SOURCE MATERIAL: Begin

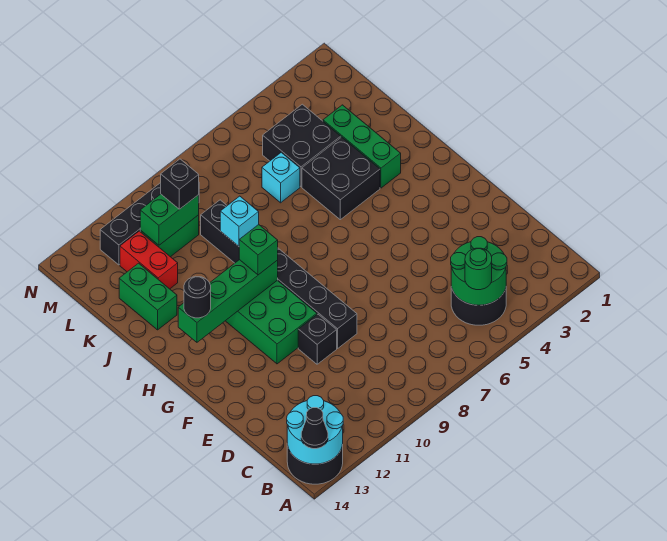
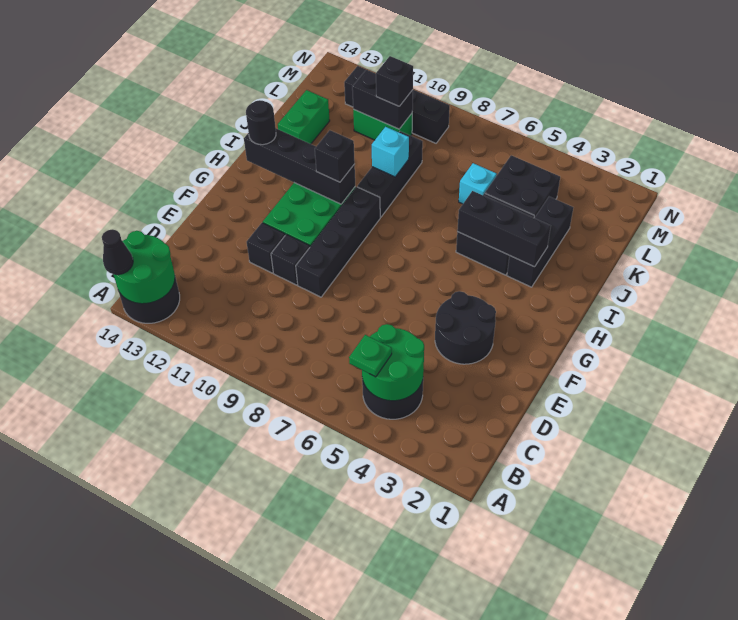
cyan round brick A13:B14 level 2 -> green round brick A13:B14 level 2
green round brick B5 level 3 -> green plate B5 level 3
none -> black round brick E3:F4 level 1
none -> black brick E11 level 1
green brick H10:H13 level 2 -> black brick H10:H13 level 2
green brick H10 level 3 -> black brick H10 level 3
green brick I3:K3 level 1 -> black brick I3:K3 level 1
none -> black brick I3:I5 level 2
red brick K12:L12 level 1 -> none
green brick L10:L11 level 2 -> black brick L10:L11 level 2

SOURCE MATERIAL: End
SOURCE MATERIAL: Begin

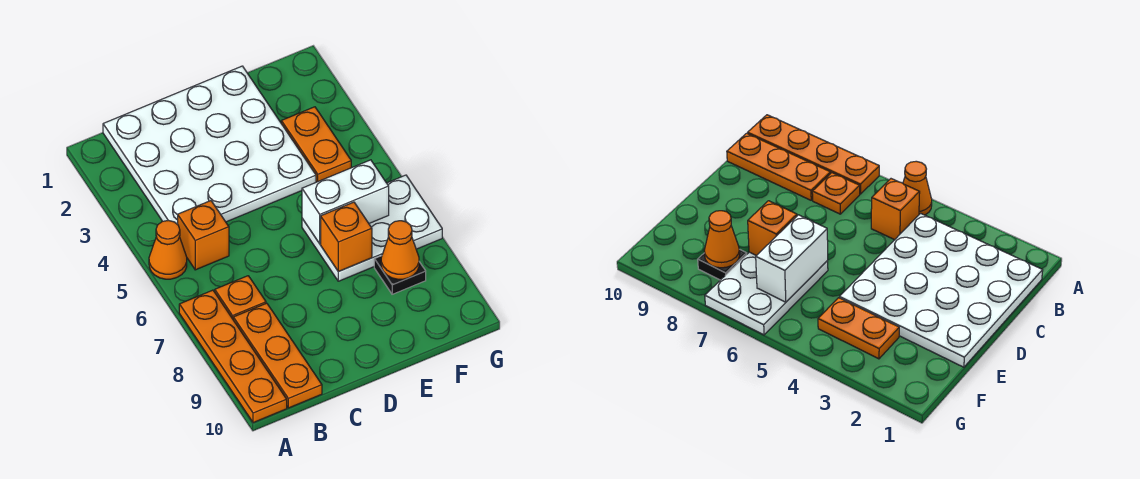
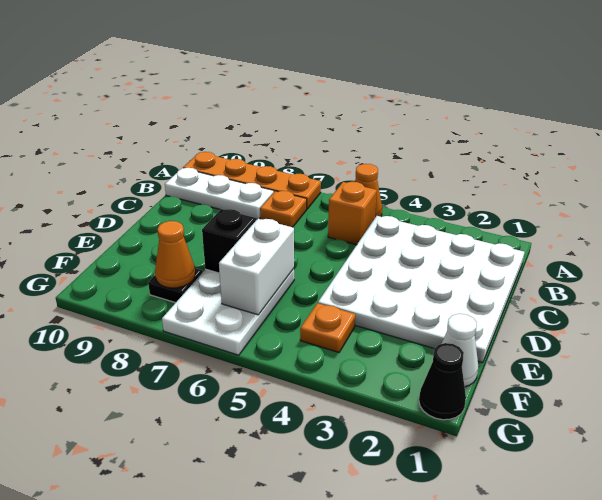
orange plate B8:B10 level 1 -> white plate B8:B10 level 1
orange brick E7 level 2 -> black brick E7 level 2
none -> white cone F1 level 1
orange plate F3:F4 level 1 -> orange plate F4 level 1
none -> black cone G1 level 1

SOURCE MATERIAL: End
SOURCE MATERIAL: Begin

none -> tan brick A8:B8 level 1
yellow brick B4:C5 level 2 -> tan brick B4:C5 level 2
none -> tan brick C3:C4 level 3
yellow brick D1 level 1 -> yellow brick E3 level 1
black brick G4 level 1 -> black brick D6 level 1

SOURCE MATERIAL: End

PROBLEM REQUIREMENTS:
Search the entries for the string "round" and copy each line where it occurs.

OUTPUT BELOW:
cyan round brick A13:B14 level 2 -> green round brick A13:B14 level 2
green round brick B5 level 3 -> green plate B5 level 3
none -> black round brick E3:F4 level 1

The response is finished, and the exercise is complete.